**Required action**
Only the lines from the one containing "(405, 538) = (447, 180): purple" through the one containing "(675, 407) = (466, 401): green" should be printed, exactly as they appear below, with both ends included.

**Data for analysis**

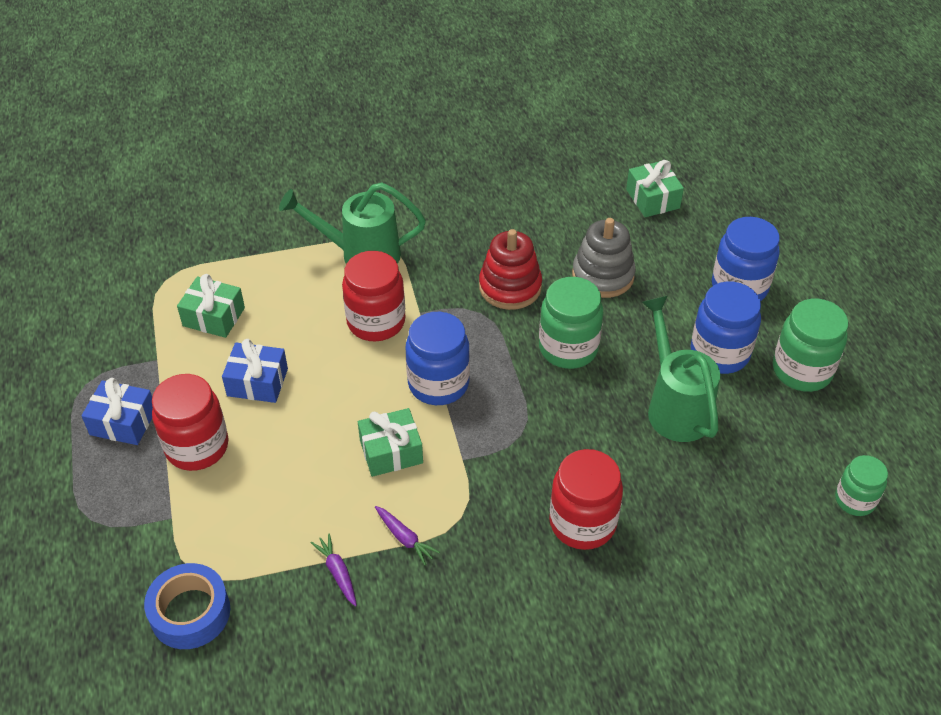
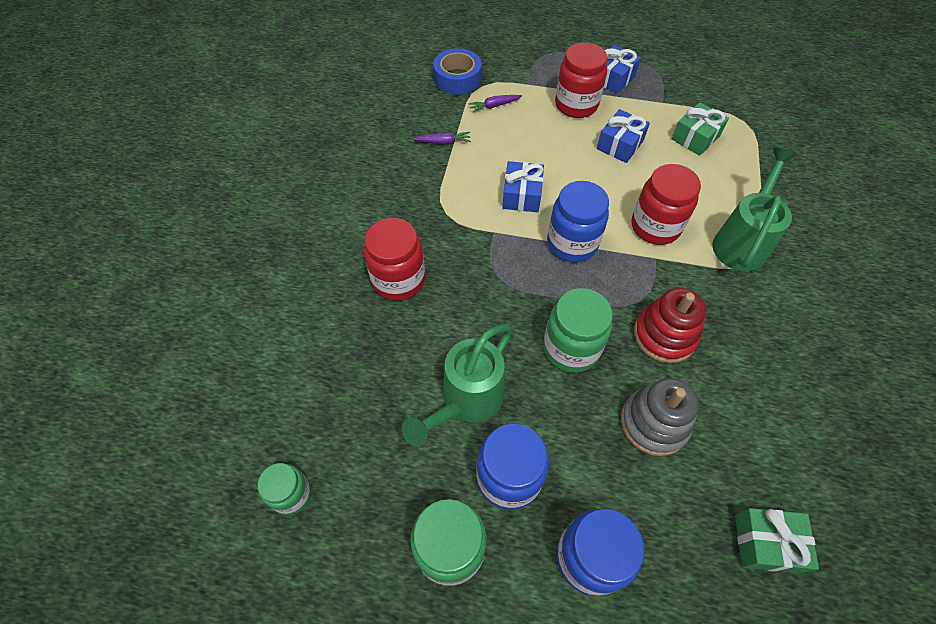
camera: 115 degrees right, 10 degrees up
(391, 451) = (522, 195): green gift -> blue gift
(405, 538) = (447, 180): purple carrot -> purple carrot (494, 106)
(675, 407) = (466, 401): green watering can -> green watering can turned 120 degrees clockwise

---

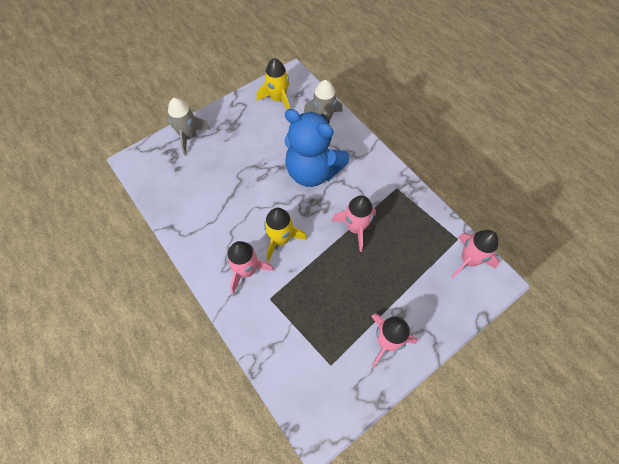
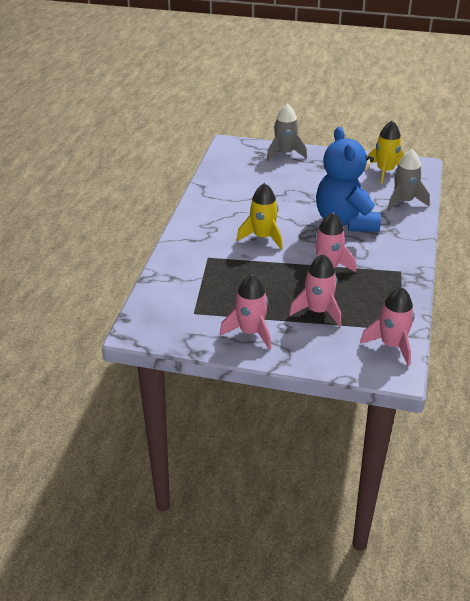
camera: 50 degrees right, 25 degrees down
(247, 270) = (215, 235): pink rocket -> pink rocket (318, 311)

**Task response**
(405, 538) = (447, 180): purple carrot -> purple carrot (494, 106)
(675, 407) = (466, 401): green watering can -> green watering can turned 120 degrees clockwise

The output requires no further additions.